Stored items

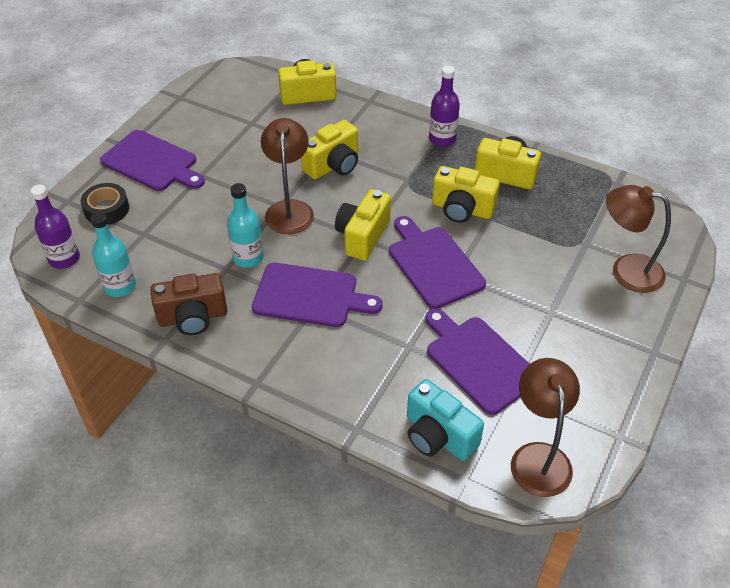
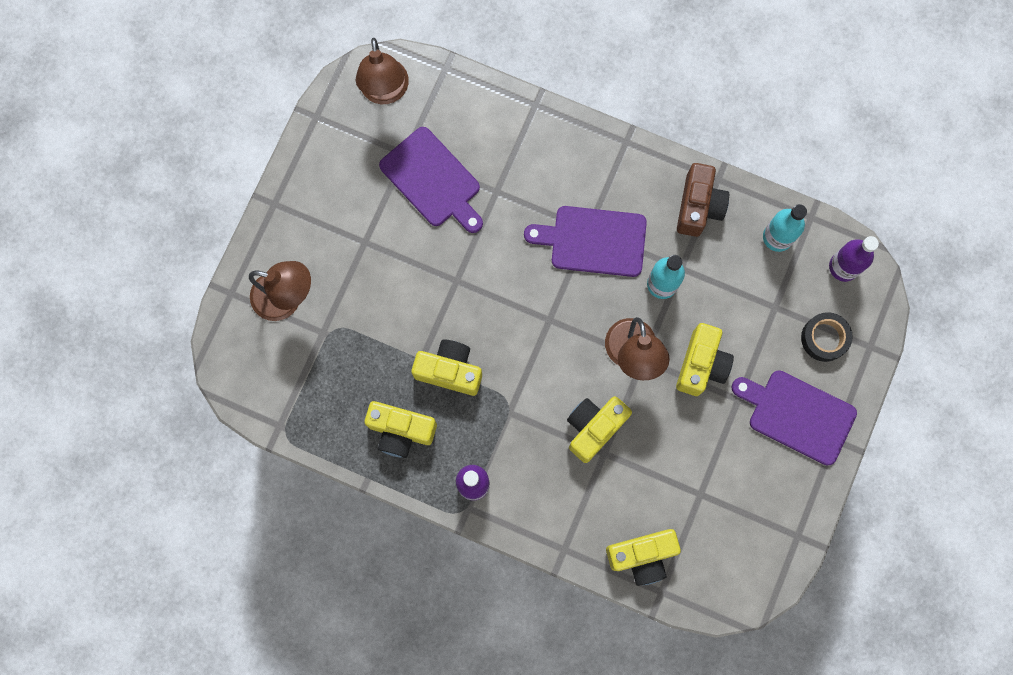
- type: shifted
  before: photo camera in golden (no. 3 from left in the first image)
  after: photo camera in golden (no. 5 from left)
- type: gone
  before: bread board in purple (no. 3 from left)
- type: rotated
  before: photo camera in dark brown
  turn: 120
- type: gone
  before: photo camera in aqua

Exercise.
Please find every line in the records that contains the word "photo", and copy it out.

Problem solution.
  before: photo camera in golden (no. 3 from left in the first image)
  after: photo camera in golden (no. 5 from left)
  before: photo camera in dark brown
  before: photo camera in aqua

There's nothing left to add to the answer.